◆ RECORDED DATA ◆

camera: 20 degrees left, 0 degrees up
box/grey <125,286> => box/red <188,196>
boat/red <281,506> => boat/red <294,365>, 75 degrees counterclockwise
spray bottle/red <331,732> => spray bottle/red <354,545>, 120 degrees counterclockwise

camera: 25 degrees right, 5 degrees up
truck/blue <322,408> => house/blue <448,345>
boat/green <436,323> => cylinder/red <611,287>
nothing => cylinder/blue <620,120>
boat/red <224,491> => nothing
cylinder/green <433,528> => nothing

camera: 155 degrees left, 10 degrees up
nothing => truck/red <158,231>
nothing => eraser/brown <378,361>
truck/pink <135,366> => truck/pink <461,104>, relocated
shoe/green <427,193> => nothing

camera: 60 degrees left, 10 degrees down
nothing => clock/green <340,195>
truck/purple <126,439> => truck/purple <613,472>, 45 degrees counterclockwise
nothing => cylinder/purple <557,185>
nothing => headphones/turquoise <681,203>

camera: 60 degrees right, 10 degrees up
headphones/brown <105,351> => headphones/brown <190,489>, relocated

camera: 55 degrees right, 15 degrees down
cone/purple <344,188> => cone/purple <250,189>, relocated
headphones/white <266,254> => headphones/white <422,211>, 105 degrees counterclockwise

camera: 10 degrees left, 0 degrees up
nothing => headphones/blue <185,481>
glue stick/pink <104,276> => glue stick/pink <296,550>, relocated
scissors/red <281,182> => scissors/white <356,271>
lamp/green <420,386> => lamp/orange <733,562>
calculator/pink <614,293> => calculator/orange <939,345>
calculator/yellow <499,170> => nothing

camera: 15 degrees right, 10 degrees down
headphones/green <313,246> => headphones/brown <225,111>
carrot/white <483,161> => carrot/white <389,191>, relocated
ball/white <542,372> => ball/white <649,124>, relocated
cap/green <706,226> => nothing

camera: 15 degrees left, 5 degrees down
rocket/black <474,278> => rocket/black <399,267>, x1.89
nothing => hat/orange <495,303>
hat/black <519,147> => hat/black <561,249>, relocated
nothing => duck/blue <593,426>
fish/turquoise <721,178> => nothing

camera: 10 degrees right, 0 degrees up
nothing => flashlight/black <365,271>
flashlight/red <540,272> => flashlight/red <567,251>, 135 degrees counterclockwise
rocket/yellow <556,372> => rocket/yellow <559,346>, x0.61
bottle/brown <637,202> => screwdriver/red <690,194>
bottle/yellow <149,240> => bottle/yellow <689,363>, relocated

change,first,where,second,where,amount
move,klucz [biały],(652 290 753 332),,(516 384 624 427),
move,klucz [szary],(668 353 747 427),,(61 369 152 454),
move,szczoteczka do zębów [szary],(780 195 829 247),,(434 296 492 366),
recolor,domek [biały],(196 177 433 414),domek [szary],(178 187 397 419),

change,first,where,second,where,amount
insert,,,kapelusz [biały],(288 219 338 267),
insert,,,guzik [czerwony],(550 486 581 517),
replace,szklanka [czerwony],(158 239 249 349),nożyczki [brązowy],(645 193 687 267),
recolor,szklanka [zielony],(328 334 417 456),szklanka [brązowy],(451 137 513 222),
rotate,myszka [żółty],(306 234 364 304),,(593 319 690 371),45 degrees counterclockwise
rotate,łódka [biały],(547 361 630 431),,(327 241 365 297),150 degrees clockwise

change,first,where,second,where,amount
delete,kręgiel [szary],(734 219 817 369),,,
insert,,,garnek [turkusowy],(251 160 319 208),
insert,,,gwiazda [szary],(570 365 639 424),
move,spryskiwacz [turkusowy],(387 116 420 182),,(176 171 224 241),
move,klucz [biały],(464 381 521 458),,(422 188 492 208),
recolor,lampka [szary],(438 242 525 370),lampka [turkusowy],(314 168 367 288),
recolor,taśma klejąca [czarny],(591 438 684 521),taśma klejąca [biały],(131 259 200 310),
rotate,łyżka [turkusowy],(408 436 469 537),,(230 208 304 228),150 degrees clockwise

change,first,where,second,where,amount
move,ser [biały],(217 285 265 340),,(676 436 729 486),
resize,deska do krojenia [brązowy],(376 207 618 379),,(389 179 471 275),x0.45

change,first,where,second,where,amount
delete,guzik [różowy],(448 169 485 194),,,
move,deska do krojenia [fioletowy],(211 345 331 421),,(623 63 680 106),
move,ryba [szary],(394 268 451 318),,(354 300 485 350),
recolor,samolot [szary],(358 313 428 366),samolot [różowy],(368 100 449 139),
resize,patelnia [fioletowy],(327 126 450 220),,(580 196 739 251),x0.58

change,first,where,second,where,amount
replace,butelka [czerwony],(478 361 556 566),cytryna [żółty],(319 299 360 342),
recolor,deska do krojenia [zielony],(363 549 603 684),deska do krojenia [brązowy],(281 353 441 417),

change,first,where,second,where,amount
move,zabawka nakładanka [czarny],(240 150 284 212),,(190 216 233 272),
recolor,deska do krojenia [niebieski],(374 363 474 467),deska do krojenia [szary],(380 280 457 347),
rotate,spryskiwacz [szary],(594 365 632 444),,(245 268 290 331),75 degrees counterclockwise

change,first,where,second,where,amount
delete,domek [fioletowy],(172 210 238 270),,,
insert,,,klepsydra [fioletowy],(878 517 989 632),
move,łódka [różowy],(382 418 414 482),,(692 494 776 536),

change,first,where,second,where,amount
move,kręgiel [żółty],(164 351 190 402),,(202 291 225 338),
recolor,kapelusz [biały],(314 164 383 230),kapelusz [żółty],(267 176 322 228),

◆ EXERCISE OBJECTIVE ◆
Above are records; repeat only the lines starting at the line with "move,klucz [biały],(652 290" and ending at the line with "move,szczoteczka do zębów", exactly as they appear, both included.

◆ RESULT FOR THIS EXERCISE ◆
move,klucz [biały],(652 290 753 332),,(516 384 624 427),
move,klucz [szary],(668 353 747 427),,(61 369 152 454),
move,szczoteczka do zębów [szary],(780 195 829 247),,(434 296 492 366),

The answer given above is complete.